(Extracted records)
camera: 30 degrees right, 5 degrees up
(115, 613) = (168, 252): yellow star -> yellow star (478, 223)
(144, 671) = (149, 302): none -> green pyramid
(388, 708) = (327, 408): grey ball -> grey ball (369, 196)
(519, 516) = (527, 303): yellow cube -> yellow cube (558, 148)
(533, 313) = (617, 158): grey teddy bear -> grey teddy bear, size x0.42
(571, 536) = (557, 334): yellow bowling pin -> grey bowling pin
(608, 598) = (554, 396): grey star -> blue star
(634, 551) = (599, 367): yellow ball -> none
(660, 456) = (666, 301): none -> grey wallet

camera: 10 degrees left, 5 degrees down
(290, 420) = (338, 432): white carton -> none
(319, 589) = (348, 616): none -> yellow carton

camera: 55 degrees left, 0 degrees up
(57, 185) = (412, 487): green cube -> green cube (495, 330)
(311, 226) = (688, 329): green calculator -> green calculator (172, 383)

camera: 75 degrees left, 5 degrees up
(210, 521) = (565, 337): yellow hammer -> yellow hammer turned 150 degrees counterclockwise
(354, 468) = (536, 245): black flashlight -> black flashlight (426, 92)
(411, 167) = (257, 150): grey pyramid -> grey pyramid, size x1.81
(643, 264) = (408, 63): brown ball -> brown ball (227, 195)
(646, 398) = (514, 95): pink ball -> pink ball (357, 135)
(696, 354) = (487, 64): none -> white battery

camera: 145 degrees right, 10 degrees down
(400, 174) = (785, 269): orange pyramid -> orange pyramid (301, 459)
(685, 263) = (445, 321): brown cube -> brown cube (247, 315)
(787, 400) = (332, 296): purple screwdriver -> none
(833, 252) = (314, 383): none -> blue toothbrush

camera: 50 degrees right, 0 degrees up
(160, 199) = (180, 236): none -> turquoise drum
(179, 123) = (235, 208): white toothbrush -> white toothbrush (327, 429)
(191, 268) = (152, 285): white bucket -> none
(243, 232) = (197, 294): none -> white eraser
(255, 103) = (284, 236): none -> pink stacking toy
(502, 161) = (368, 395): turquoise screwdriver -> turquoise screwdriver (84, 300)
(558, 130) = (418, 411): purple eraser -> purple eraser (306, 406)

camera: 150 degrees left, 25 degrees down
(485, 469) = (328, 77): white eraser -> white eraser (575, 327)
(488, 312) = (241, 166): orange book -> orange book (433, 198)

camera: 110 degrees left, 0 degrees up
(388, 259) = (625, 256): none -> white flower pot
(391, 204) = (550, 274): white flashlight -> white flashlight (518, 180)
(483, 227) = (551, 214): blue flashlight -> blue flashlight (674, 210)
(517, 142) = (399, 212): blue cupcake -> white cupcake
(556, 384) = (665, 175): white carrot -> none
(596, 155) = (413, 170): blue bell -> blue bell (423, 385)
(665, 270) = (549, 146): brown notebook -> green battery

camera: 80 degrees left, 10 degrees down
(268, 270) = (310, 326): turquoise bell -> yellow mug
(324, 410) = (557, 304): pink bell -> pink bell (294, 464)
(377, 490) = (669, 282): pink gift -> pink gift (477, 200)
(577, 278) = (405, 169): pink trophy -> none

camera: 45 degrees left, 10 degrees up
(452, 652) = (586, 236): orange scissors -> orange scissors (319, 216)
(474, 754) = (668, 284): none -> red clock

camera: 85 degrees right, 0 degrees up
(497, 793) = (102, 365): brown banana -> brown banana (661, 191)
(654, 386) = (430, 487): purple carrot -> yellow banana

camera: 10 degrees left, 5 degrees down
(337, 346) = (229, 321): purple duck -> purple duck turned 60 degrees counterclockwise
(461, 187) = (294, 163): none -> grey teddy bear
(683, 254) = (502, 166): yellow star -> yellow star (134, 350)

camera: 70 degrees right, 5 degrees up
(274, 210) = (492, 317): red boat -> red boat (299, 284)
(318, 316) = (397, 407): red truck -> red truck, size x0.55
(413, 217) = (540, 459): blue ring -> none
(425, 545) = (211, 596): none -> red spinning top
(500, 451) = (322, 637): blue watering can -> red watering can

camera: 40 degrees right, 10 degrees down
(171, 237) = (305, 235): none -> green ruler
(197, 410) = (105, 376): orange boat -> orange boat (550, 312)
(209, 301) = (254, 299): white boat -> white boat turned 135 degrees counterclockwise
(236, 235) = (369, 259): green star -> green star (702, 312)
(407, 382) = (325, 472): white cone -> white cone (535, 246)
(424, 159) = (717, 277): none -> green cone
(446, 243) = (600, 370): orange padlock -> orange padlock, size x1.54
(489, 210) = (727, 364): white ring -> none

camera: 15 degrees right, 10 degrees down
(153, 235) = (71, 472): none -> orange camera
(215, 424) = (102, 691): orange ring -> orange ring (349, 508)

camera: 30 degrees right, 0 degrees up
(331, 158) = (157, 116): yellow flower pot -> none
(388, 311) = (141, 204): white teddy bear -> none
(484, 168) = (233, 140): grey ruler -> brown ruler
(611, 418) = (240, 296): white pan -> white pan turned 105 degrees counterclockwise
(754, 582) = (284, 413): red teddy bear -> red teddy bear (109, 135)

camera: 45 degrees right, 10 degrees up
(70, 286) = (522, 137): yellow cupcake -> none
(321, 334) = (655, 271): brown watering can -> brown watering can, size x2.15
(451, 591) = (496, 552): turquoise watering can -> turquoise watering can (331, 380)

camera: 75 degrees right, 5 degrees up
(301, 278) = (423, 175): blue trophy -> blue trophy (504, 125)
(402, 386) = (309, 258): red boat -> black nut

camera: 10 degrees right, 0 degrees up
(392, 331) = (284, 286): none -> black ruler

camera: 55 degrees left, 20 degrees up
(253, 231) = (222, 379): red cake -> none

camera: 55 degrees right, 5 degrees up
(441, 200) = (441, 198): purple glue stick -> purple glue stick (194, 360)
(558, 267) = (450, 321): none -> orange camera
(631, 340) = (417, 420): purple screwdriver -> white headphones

__Activity__
Repeat only what lies between the first line of the data and the line containing "(160, 199) = (180, 236): none", both of those lines included, exactly as it stands.

__Result for this exercise__
camera: 30 degrees right, 5 degrees up
(115, 613) = (168, 252): yellow star -> yellow star (478, 223)
(144, 671) = (149, 302): none -> green pyramid
(388, 708) = (327, 408): grey ball -> grey ball (369, 196)
(519, 516) = (527, 303): yellow cube -> yellow cube (558, 148)
(533, 313) = (617, 158): grey teddy bear -> grey teddy bear, size x0.42
(571, 536) = (557, 334): yellow bowling pin -> grey bowling pin
(608, 598) = (554, 396): grey star -> blue star
(634, 551) = (599, 367): yellow ball -> none
(660, 456) = (666, 301): none -> grey wallet

camera: 10 degrees left, 5 degrees down
(290, 420) = (338, 432): white carton -> none
(319, 589) = (348, 616): none -> yellow carton

camera: 55 degrees left, 0 degrees up
(57, 185) = (412, 487): green cube -> green cube (495, 330)
(311, 226) = (688, 329): green calculator -> green calculator (172, 383)

camera: 75 degrees left, 5 degrees up
(210, 521) = (565, 337): yellow hammer -> yellow hammer turned 150 degrees counterclockwise
(354, 468) = (536, 245): black flashlight -> black flashlight (426, 92)
(411, 167) = (257, 150): grey pyramid -> grey pyramid, size x1.81
(643, 264) = (408, 63): brown ball -> brown ball (227, 195)
(646, 398) = (514, 95): pink ball -> pink ball (357, 135)
(696, 354) = (487, 64): none -> white battery

camera: 145 degrees right, 10 degrees down
(400, 174) = (785, 269): orange pyramid -> orange pyramid (301, 459)
(685, 263) = (445, 321): brown cube -> brown cube (247, 315)
(787, 400) = (332, 296): purple screwdriver -> none
(833, 252) = (314, 383): none -> blue toothbrush

camera: 50 degrees right, 0 degrees up
(160, 199) = (180, 236): none -> turquoise drum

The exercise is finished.